Exercise requirements
Everything from the first line of the data below through the line that contains "Q101: PMOS (G" should be written out exactly, please, and nothing more; the pictures stay out.
________________
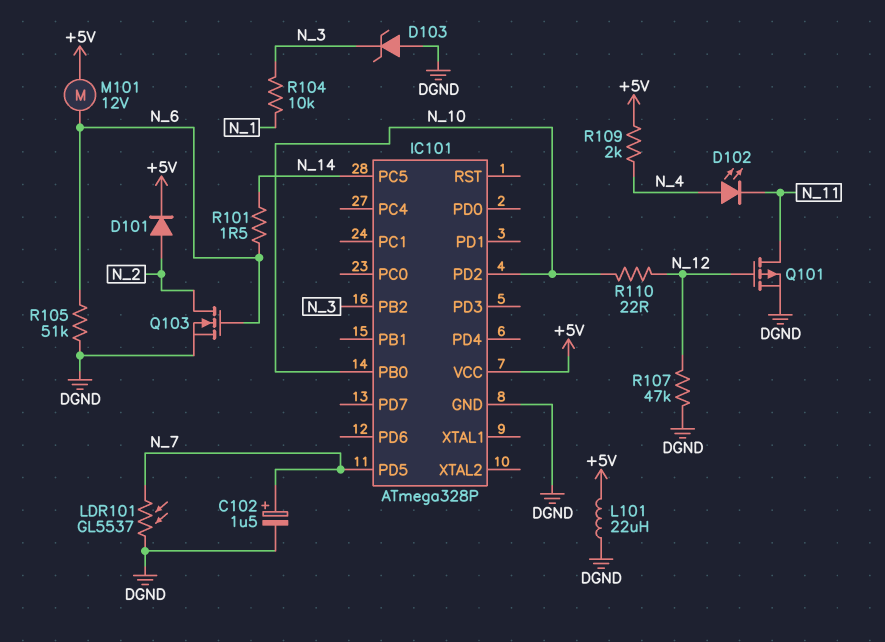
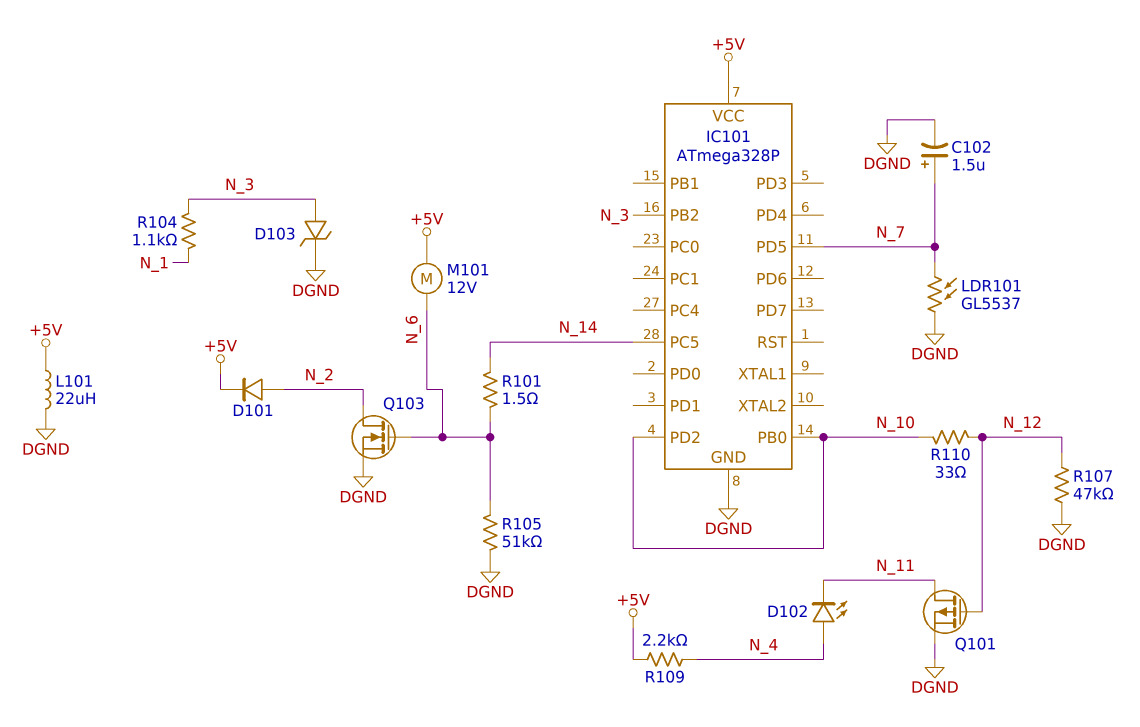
D103: zener (A DGND, K N_3) -> zener (A N_3, K DGND)
R104: 10k (N_1, N_3) -> 1.1k (N_1, N_3)
R109: 2k (+5V, N_4) -> 2.2k (+5V, N_4)
R110: 22 (N_10, N_12) -> 33 (N_10, N_12)

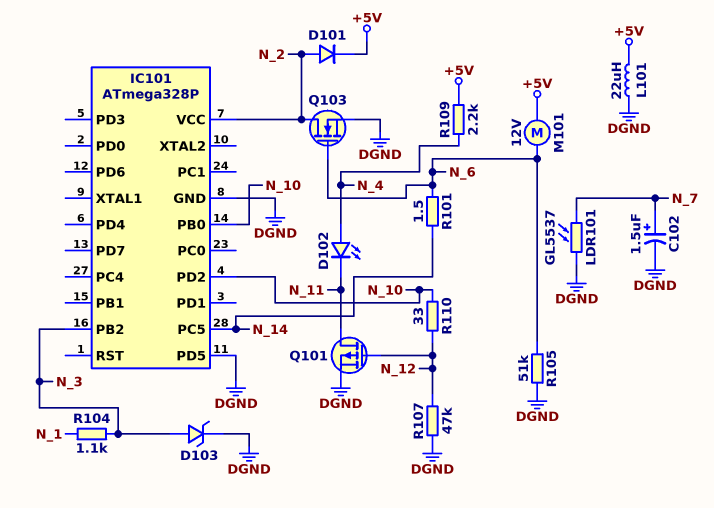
IC101 pin PD5: N_7 -> DGND
IC101 pin VCC: +5V -> N_2

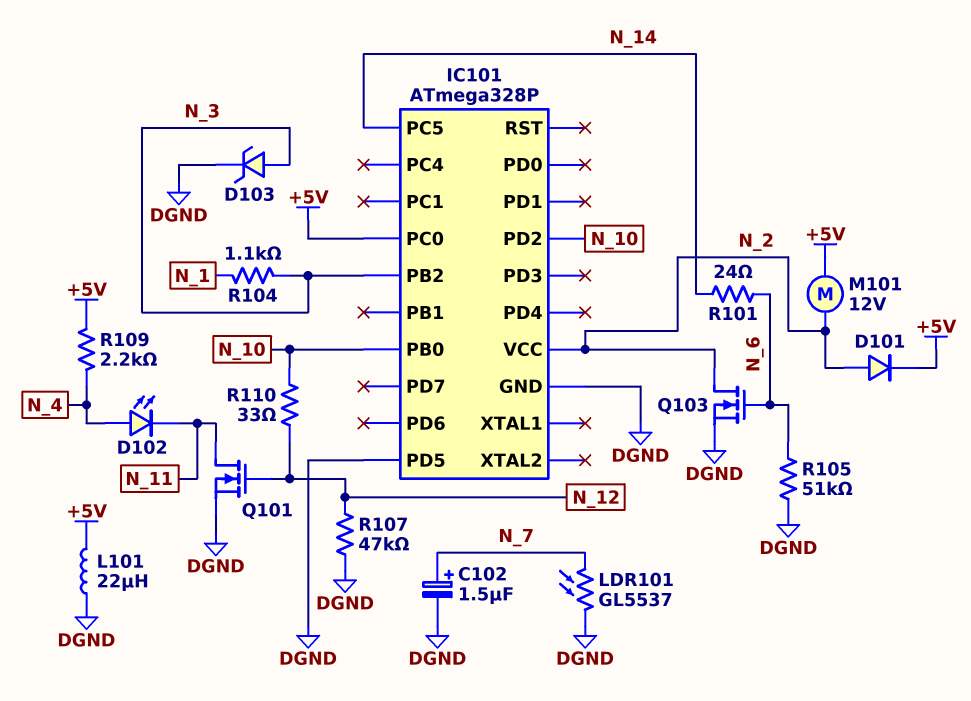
IC101 pin PC0: none -> +5V
M101: motor 12V (+5V, N_6) -> motor 12V (+5V, N_2)
Q101: PMOS (G N_12, D N_11, S DGND) -> NMOS (G N_12, D N_11, S DGND)
R101: 1.5 (N_6, N_14) -> 24 (N_6, N_14)

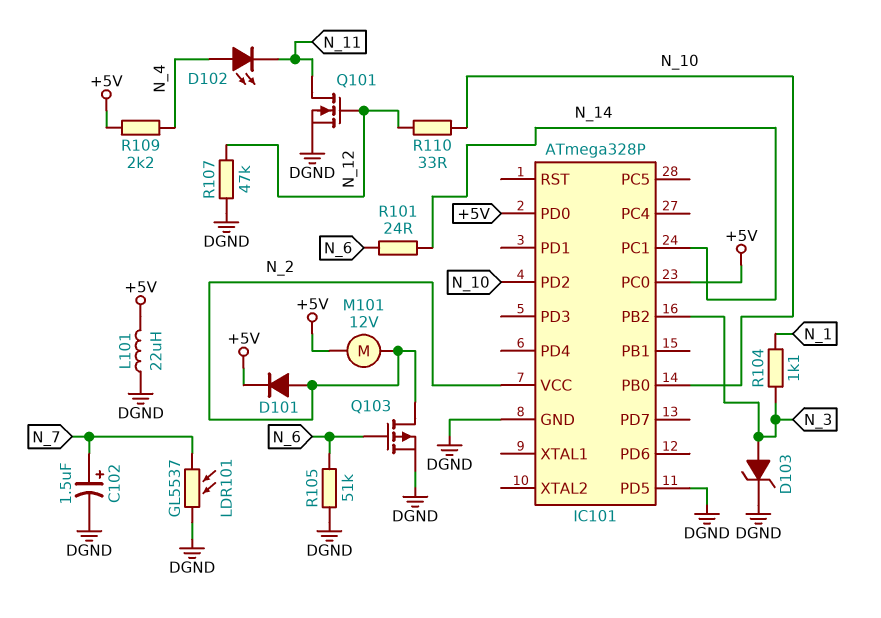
IC101 pin PC1: none -> N_14
IC101 pin PC5: N_14 -> none
IC101 pin PD0: none -> +5V
Q103: NMOS (G N_6, D N_2, S DGND) -> PMOS (G N_6, D N_2, S DGND)

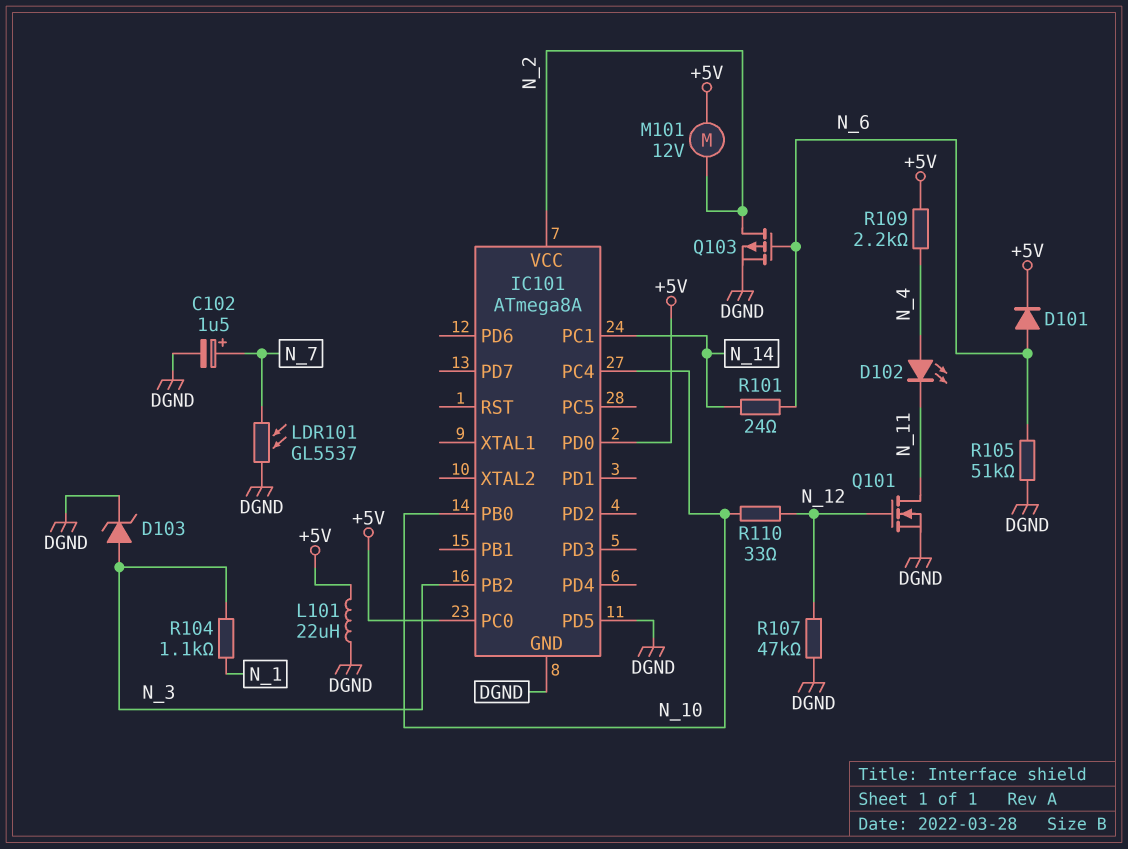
D101: diode (A N_2, K +5V) -> diode (A N_6, K +5V)
IC101: ATmega328P -> ATmega8A
IC101 pin PC4: none -> N_10
IC101 pin PD2: N_10 -> none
________________
Written answer
D103: zener (A DGND, K N_3) -> zener (A N_3, K DGND)
R104: 10k (N_1, N_3) -> 1.1k (N_1, N_3)
R109: 2k (+5V, N_4) -> 2.2k (+5V, N_4)
R110: 22 (N_10, N_12) -> 33 (N_10, N_12)

IC101 pin PD5: N_7 -> DGND
IC101 pin VCC: +5V -> N_2

IC101 pin PC0: none -> +5V
M101: motor 12V (+5V, N_6) -> motor 12V (+5V, N_2)
Q101: PMOS (G N_12, D N_11, S DGND) -> NMOS (G N_12, D N_11, S DGND)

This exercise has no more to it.